-- EXERCISE INPUTS follows --
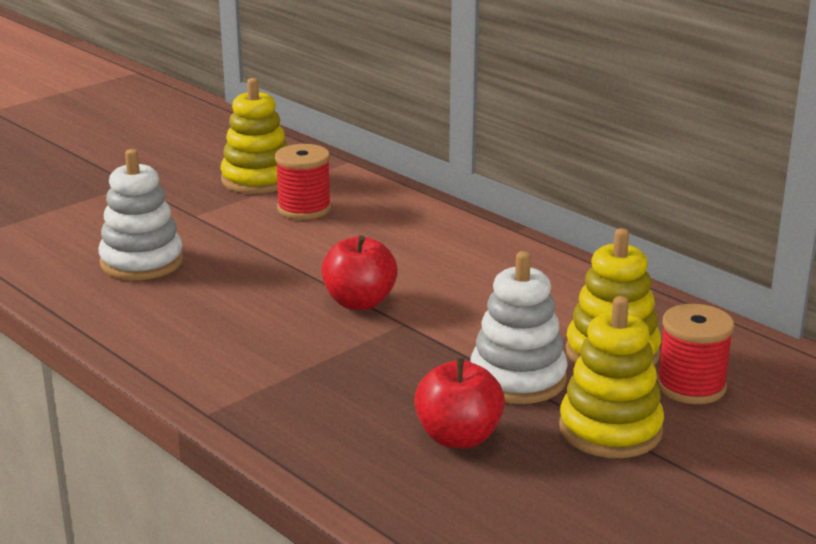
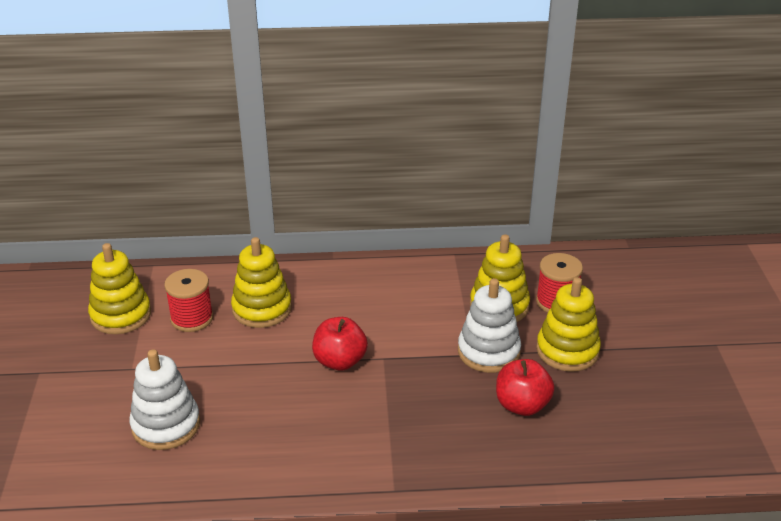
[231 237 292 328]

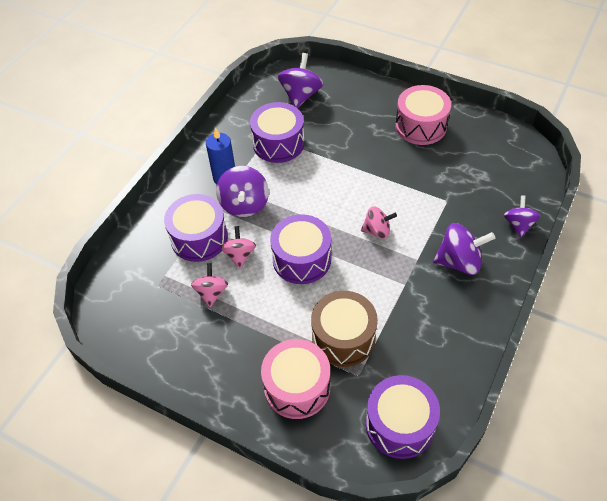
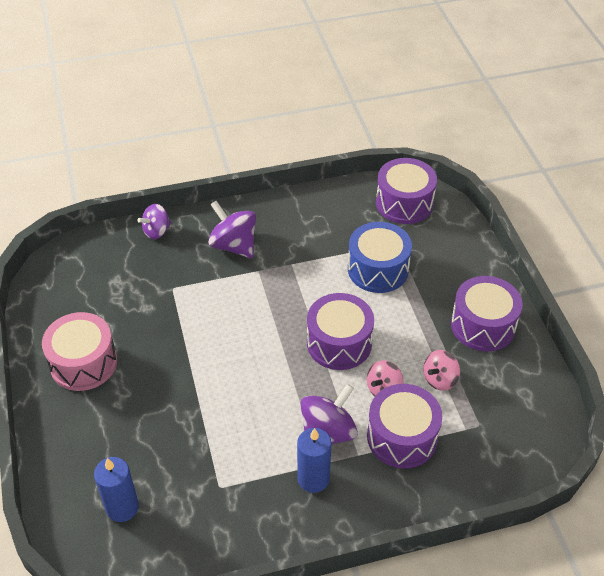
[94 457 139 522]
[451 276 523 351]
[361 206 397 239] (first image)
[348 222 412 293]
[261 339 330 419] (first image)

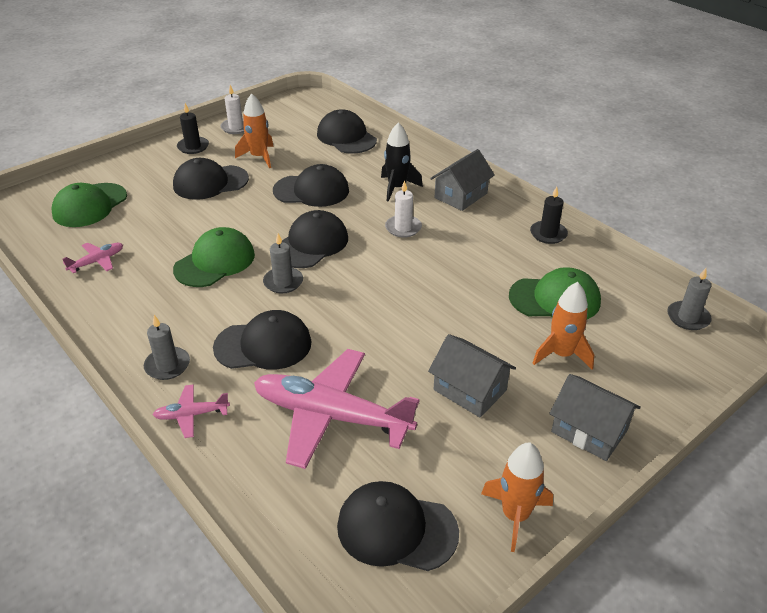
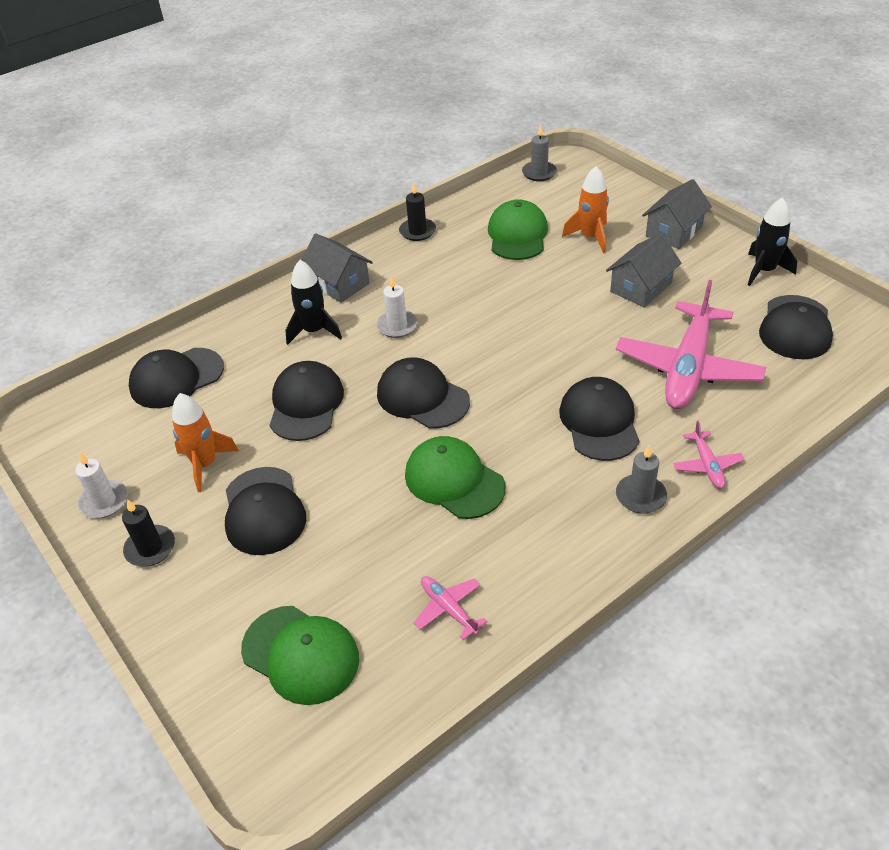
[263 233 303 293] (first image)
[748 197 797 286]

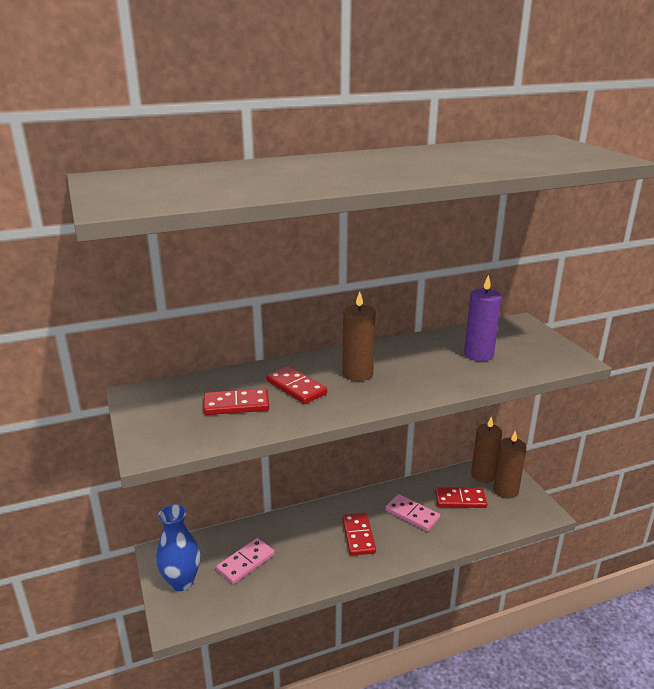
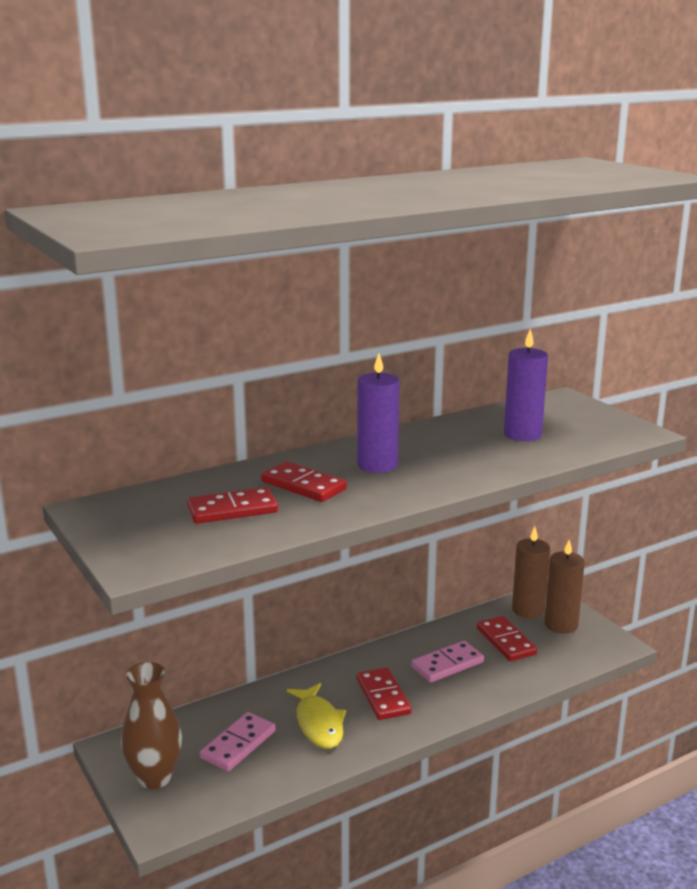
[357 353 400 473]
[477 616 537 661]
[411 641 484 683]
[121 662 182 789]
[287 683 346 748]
-- EXERCISE INPUTS concluded --
> **WHAT IS EXPECTED**:
Look through the data above for the string "image" and copy every line where it appears.

> **WRITTEN SOLUTION**:
[361 206 397 239] (first image)
[261 339 330 419] (first image)
[263 233 303 293] (first image)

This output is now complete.